* [Requirement]: Retype the whole listing below exactly, keeping every picture out of it.
Records supplied Block Start
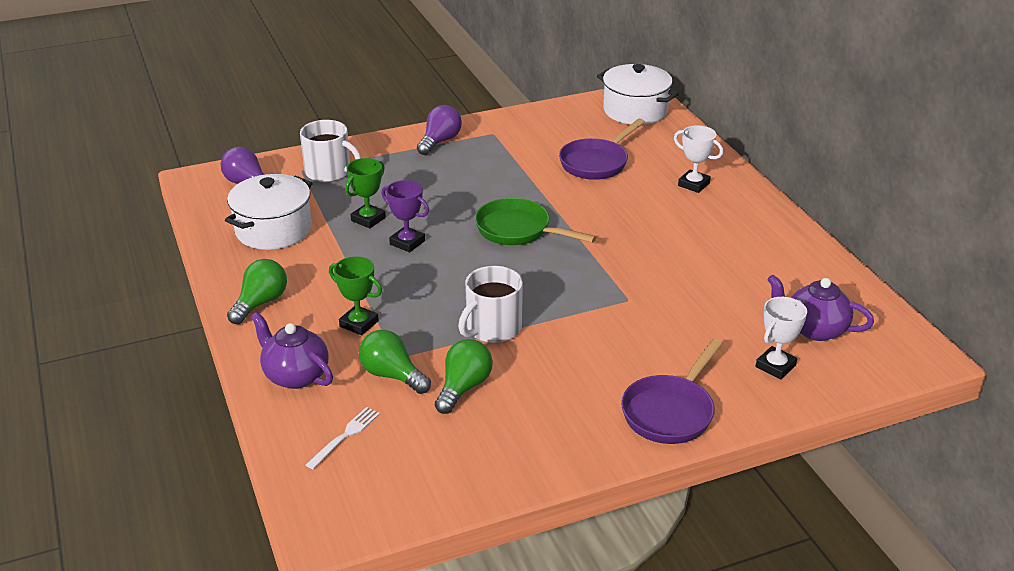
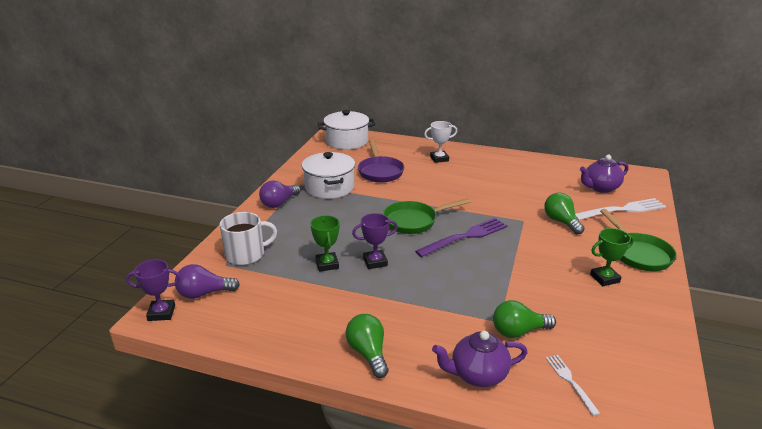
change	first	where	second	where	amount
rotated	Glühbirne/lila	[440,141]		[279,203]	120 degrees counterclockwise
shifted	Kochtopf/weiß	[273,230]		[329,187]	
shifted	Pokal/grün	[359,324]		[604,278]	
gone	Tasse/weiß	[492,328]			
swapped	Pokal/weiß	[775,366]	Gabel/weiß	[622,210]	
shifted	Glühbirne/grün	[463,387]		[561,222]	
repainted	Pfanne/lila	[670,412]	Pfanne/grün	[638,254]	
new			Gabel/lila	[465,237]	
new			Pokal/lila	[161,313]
Records supplied Block End
* [Result for this task]:
change	first	where	second	where	amount
rotated	Glühbirne/lila	[440,141]		[279,203]	120 degrees counterclockwise
shifted	Kochtopf/weiß	[273,230]		[329,187]	
shifted	Pokal/grün	[359,324]		[604,278]	
gone	Tasse/weiß	[492,328]			
swapped	Pokal/weiß	[775,366]	Gabel/weiß	[622,210]	
shifted	Glühbirne/grün	[463,387]		[561,222]	
repainted	Pfanne/lila	[670,412]	Pfanne/grün	[638,254]	
new			Gabel/lila	[465,237]	
new			Pokal/lila	[161,313]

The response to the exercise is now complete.